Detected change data
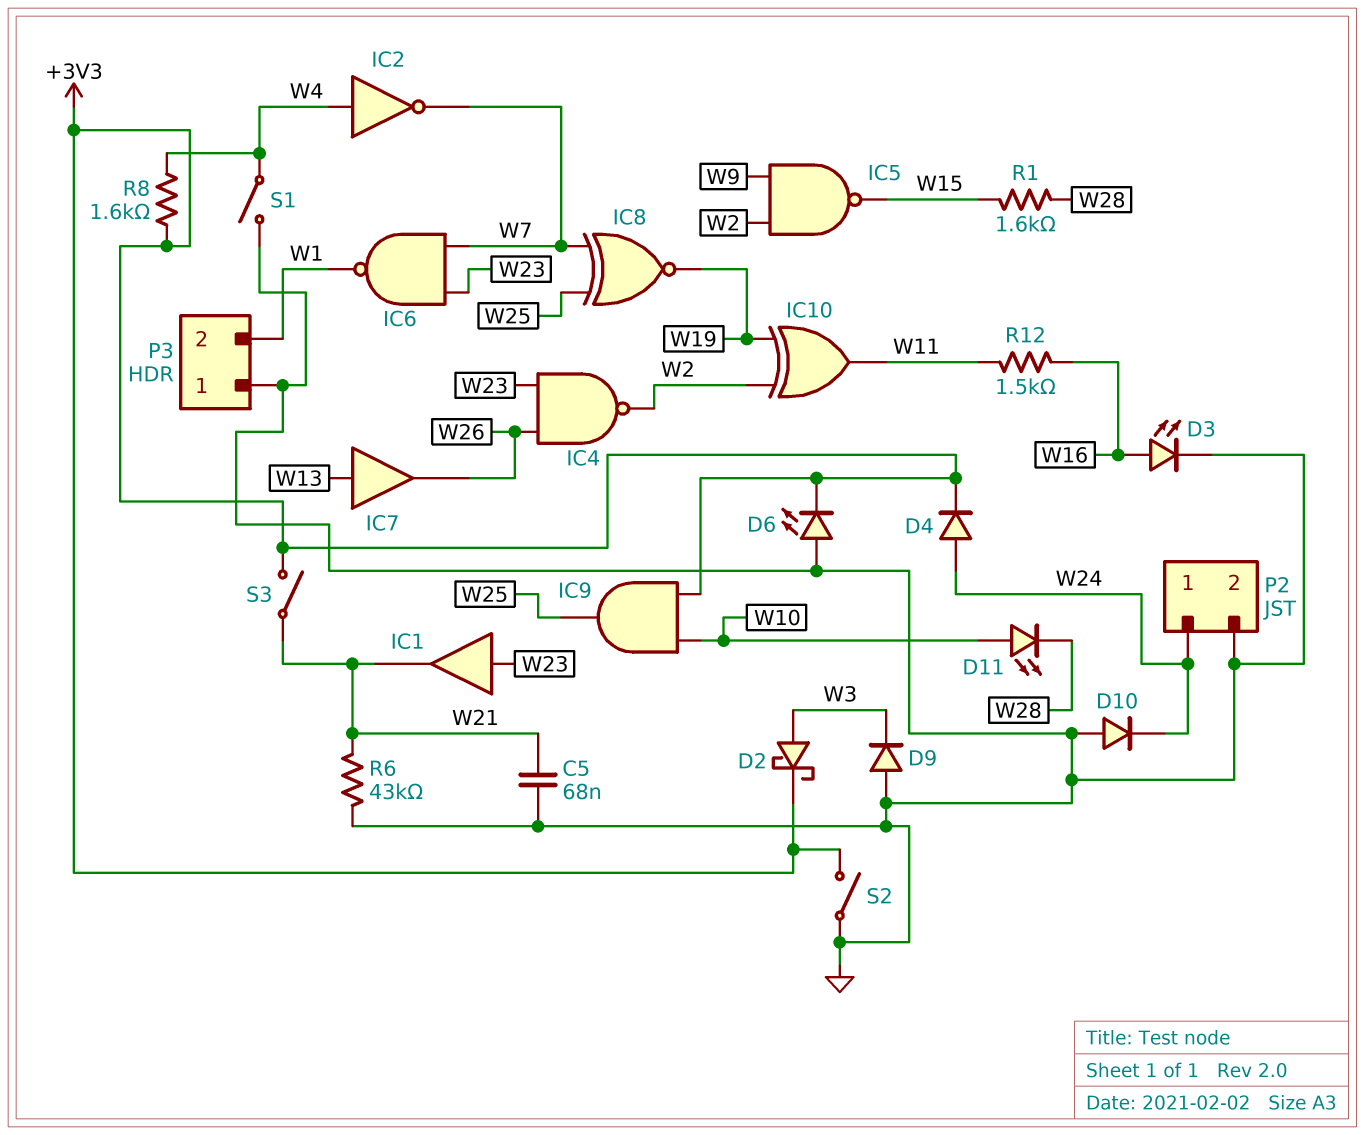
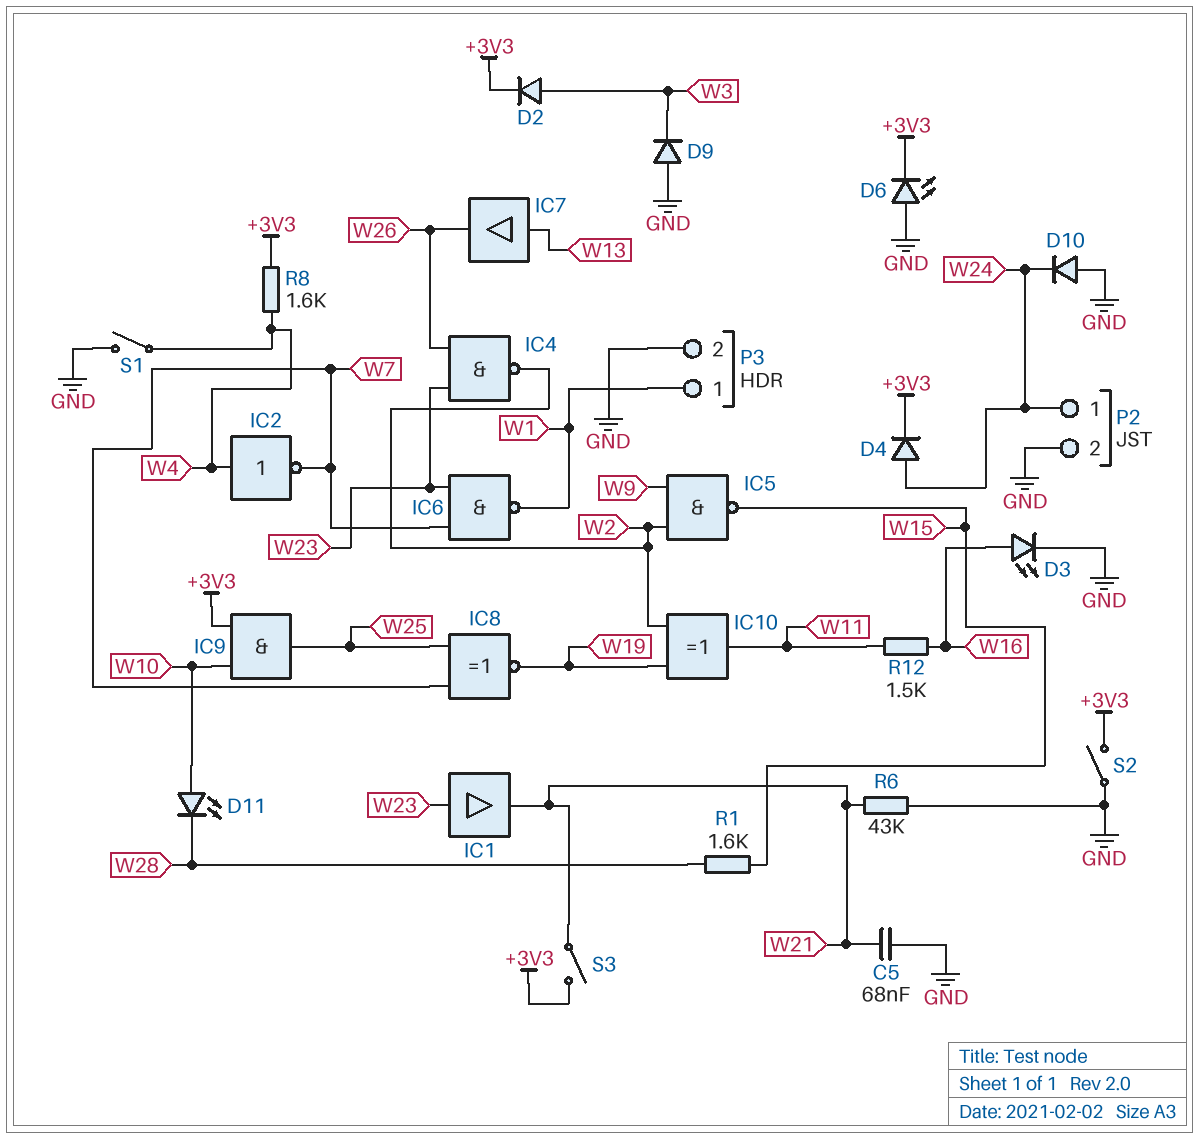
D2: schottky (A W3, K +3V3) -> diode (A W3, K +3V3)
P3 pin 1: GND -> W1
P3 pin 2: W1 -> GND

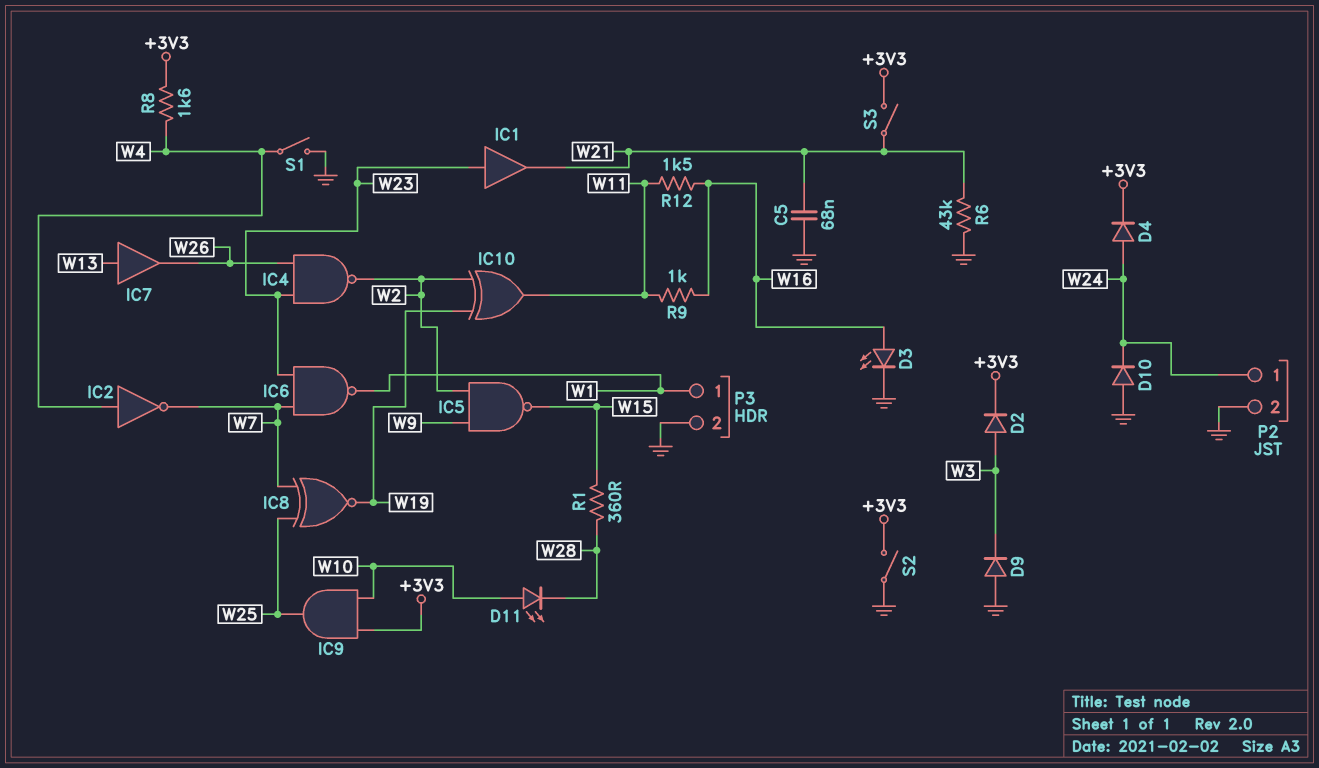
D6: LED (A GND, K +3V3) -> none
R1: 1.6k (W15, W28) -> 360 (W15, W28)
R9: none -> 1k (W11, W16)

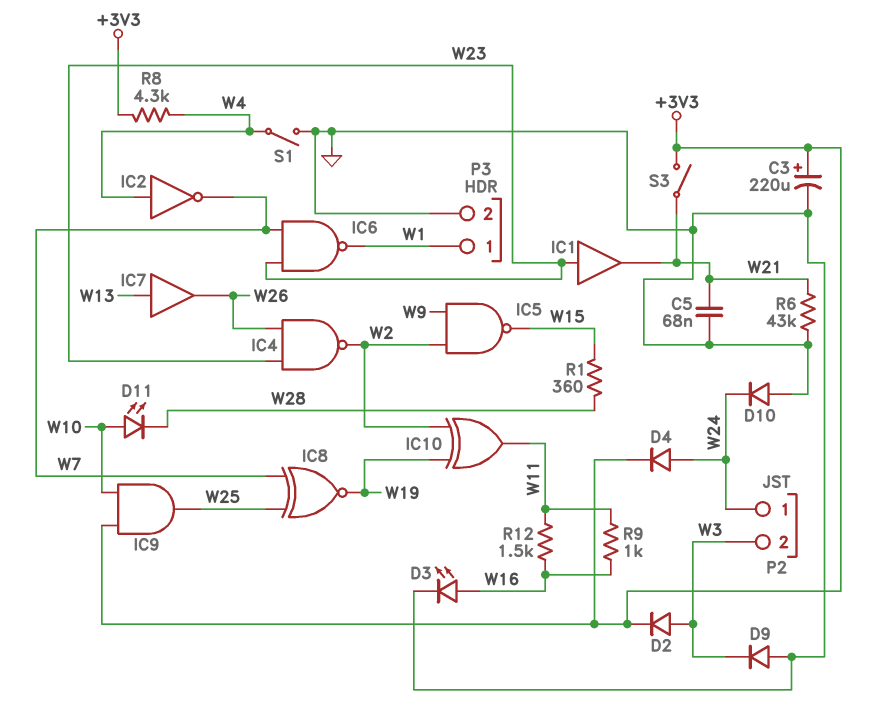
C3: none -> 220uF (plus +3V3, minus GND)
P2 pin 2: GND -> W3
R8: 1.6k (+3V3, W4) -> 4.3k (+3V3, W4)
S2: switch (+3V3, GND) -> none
...
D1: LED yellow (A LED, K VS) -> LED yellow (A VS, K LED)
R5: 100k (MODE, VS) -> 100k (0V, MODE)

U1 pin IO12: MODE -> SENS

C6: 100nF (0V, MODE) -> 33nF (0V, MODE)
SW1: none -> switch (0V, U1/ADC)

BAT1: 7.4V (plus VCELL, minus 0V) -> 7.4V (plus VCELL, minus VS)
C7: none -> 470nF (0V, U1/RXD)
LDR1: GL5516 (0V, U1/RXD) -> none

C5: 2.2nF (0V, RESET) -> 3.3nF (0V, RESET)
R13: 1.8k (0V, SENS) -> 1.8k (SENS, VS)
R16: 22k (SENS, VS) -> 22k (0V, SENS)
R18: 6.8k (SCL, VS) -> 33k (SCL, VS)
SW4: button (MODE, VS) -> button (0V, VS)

*TASK STATEMENT*. Using the records above, set down exactly the lines from the one with "R16: 22k (SENS, VS) -> 22k (0V, SENS)" through the one with "SW4: button (MODE, VS) -> button (0V, VS)", inclusive, and nothing more.

*TASK RESULT*.
R16: 22k (SENS, VS) -> 22k (0V, SENS)
R18: 6.8k (SCL, VS) -> 33k (SCL, VS)
SW4: button (MODE, VS) -> button (0V, VS)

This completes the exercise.